PROBLEM TO WORK ON:
Omit the pictures. Transcribe exactly the lines below, from the one with "blue cone H11 level 1 -> blue cone D4 level 2" up to and including the last.

[Object state change records]
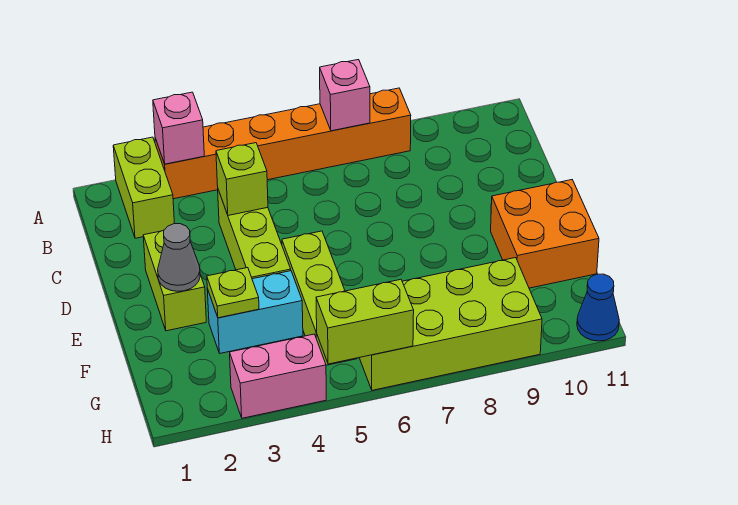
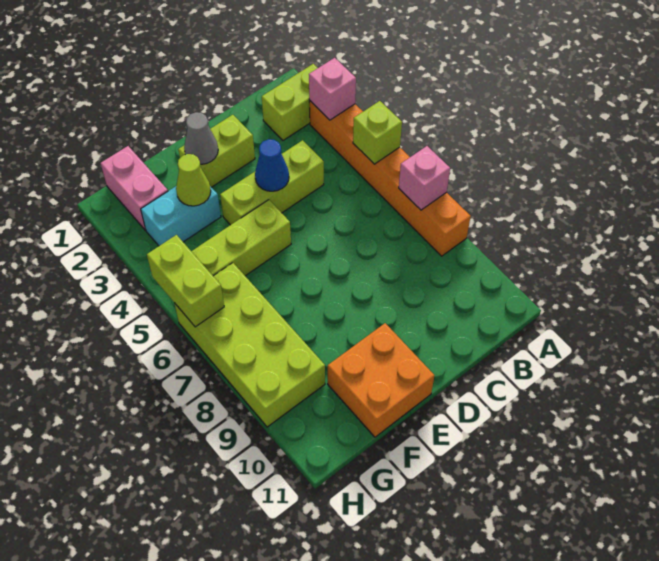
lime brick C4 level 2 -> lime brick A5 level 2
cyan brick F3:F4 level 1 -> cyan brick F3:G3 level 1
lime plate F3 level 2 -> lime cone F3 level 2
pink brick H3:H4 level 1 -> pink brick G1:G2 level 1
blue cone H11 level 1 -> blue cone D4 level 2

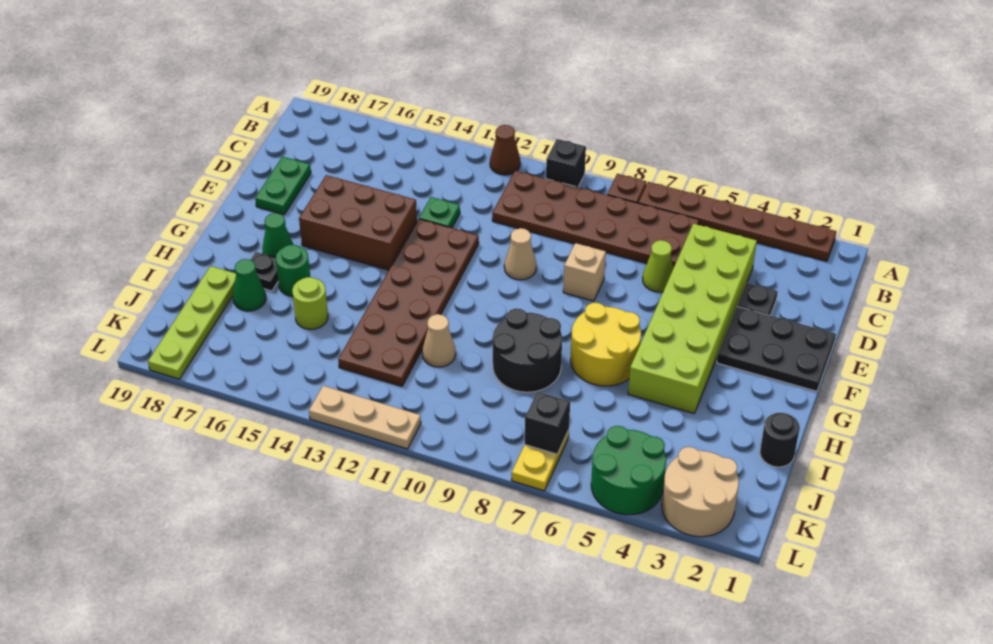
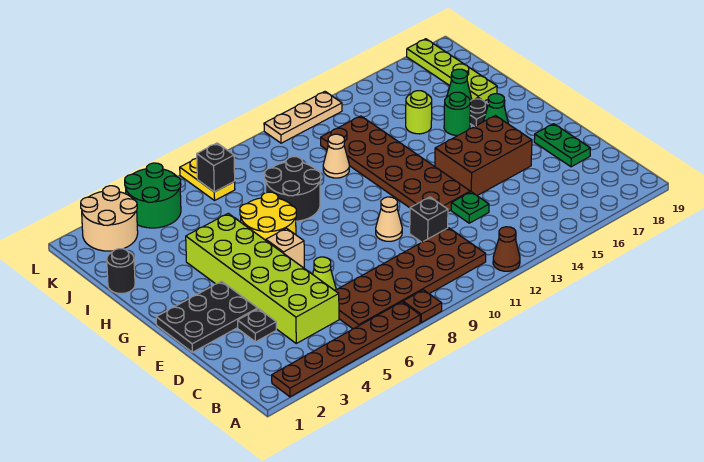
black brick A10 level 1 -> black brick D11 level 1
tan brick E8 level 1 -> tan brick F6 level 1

WRITTEN ANSWER:
blue cone H11 level 1 -> blue cone D4 level 2

black brick A10 level 1 -> black brick D11 level 1
tan brick E8 level 1 -> tan brick F6 level 1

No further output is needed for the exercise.